──────── EXTRACTED DATA ────────

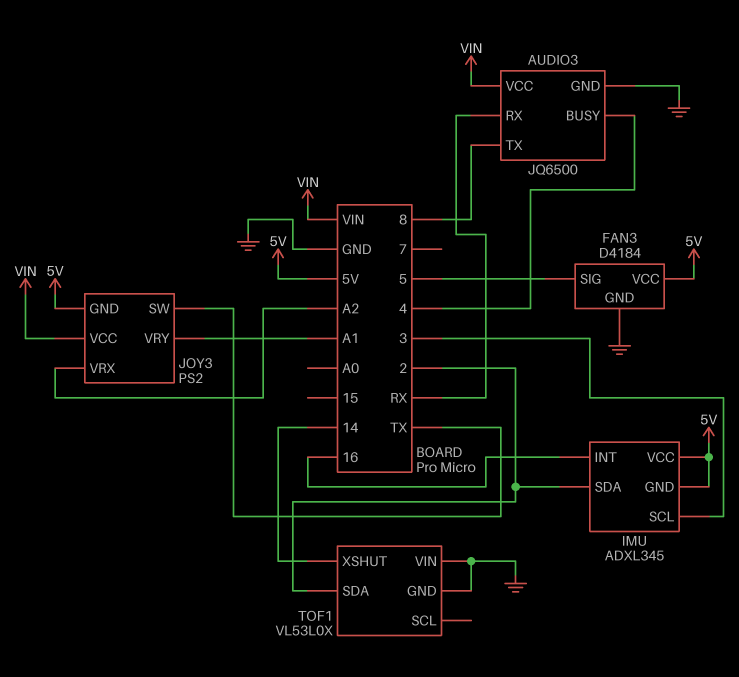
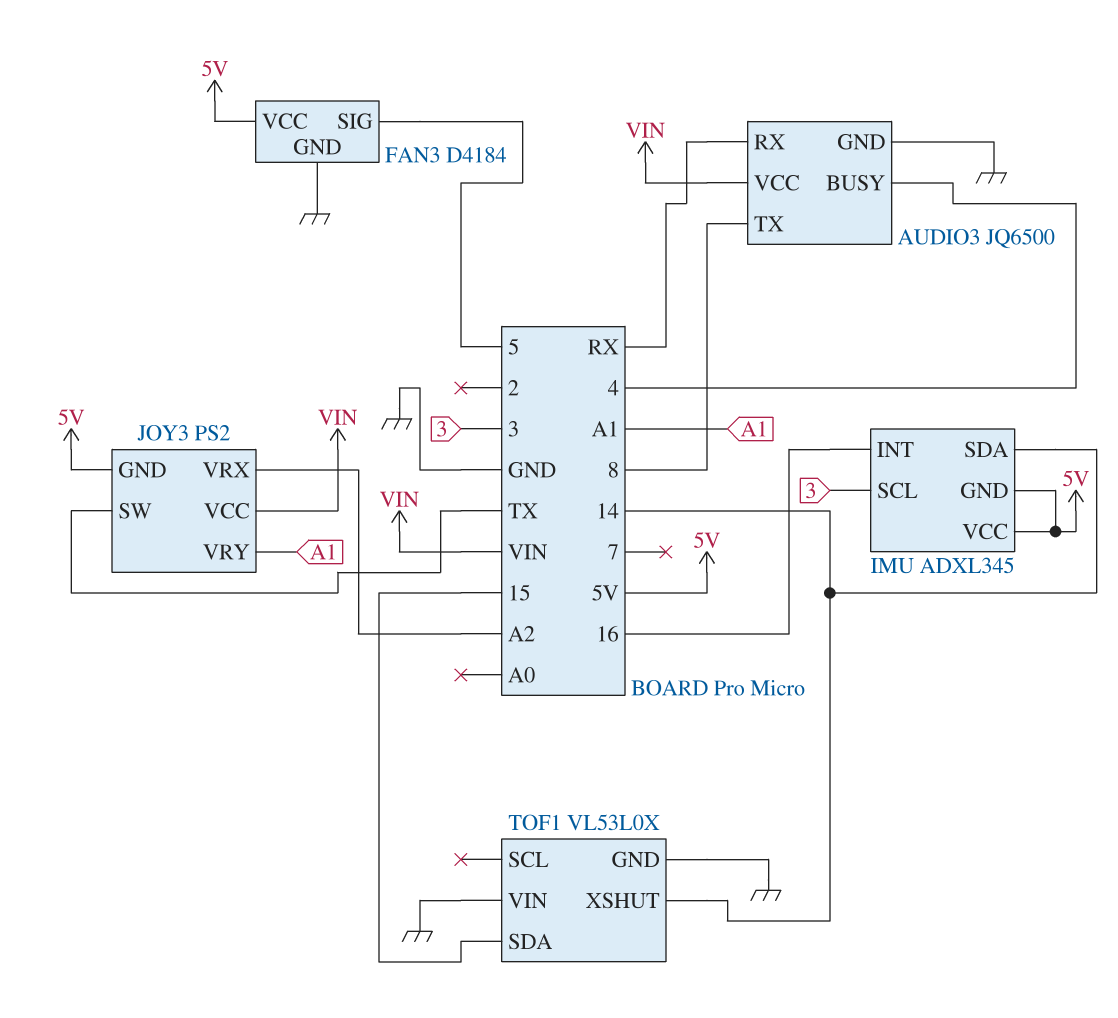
IMU pin SDA: 2 -> 14
TOF1 pin SDA: 2 -> 15

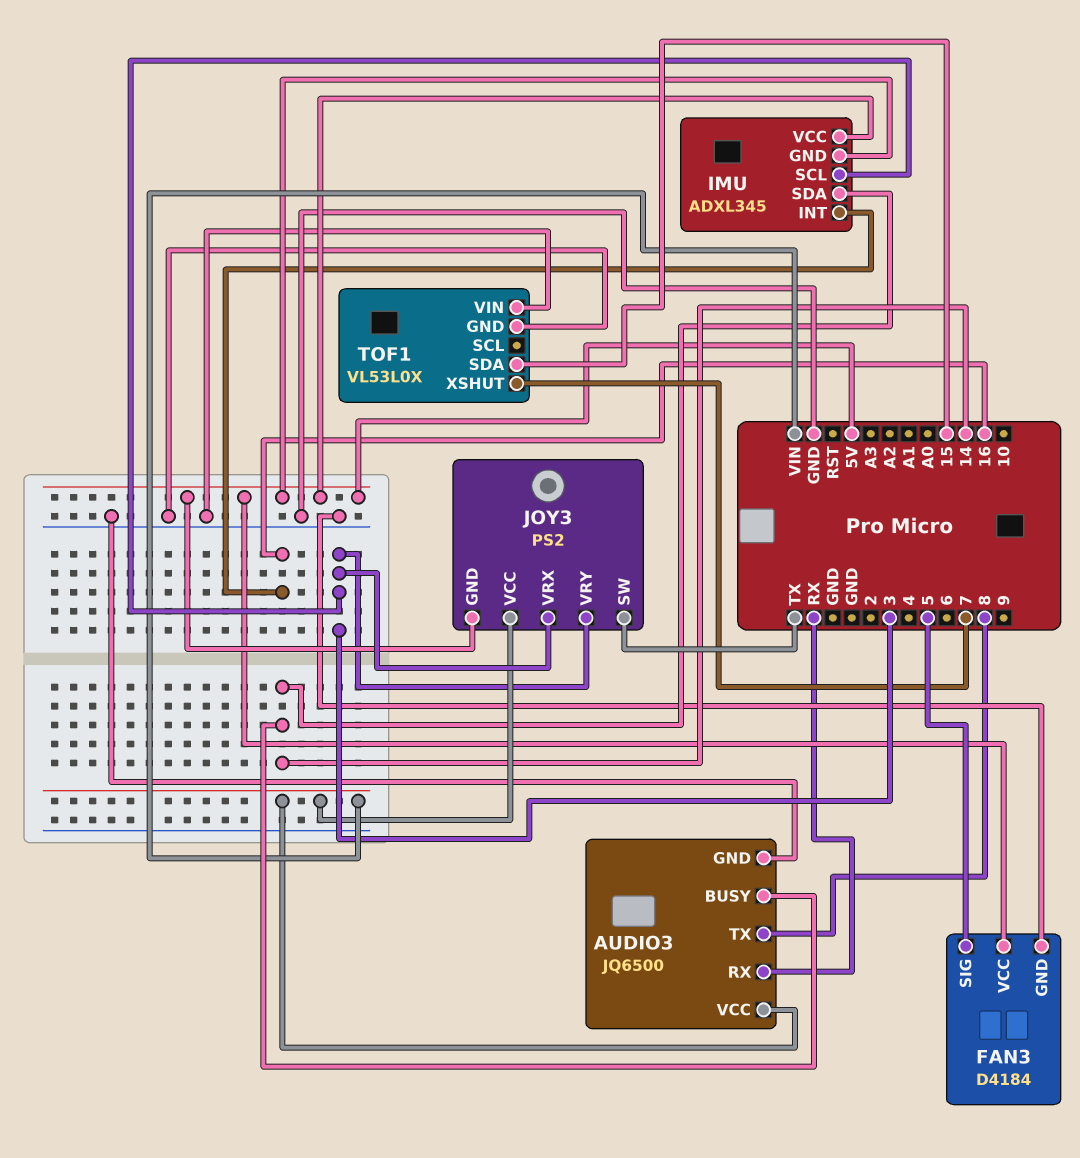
AUDIO3 pin BUSY: 4 -> 14
JOY3 pin VRX: A2 -> 3
JOY3 pin VRY: A1 -> 3
TOF1 pin XSHUT: 14 -> 7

────────

From the first line above to the last, reproduce the records exactly but without the pictures.

- [EXPECTED OUTPUT]
IMU pin SDA: 2 -> 14
TOF1 pin SDA: 2 -> 15

AUDIO3 pin BUSY: 4 -> 14
JOY3 pin VRX: A2 -> 3
JOY3 pin VRY: A1 -> 3
TOF1 pin XSHUT: 14 -> 7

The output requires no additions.